> [WHAT YOU HAVE TO DO] Verbatim output of the lines below is required, with the images omitted.
Segment Open
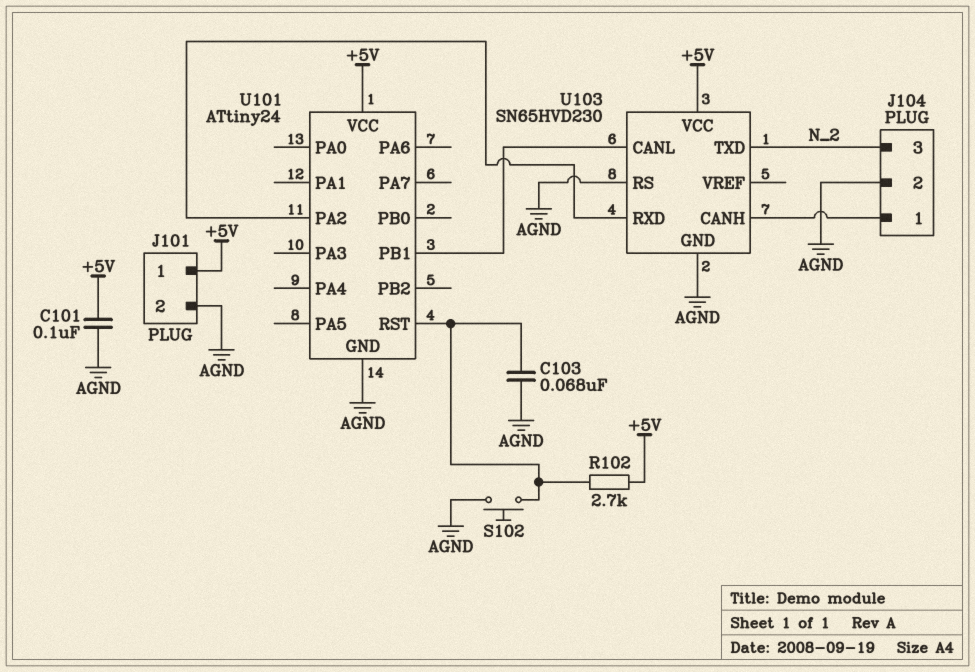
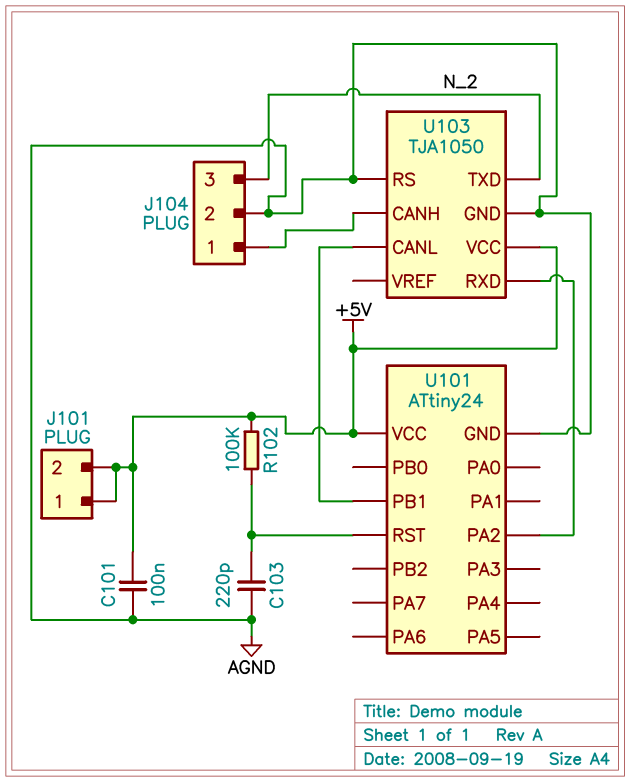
C103: 68nF (AGND, U101/RST) -> 220pF (AGND, U101/RST)
J101 pin 2: AGND -> +5V
R102: 2.7k (+5V, U101/RST) -> 100k (+5V, U101/RST)
S102: button (AGND, U101/RST) -> none
U103: SN65HVD230 -> TJA1050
Segment Closed
> [TASK SOLUTION]
C103: 68nF (AGND, U101/RST) -> 220pF (AGND, U101/RST)
J101 pin 2: AGND -> +5V
R102: 2.7k (+5V, U101/RST) -> 100k (+5V, U101/RST)
S102: button (AGND, U101/RST) -> none
U103: SN65HVD230 -> TJA1050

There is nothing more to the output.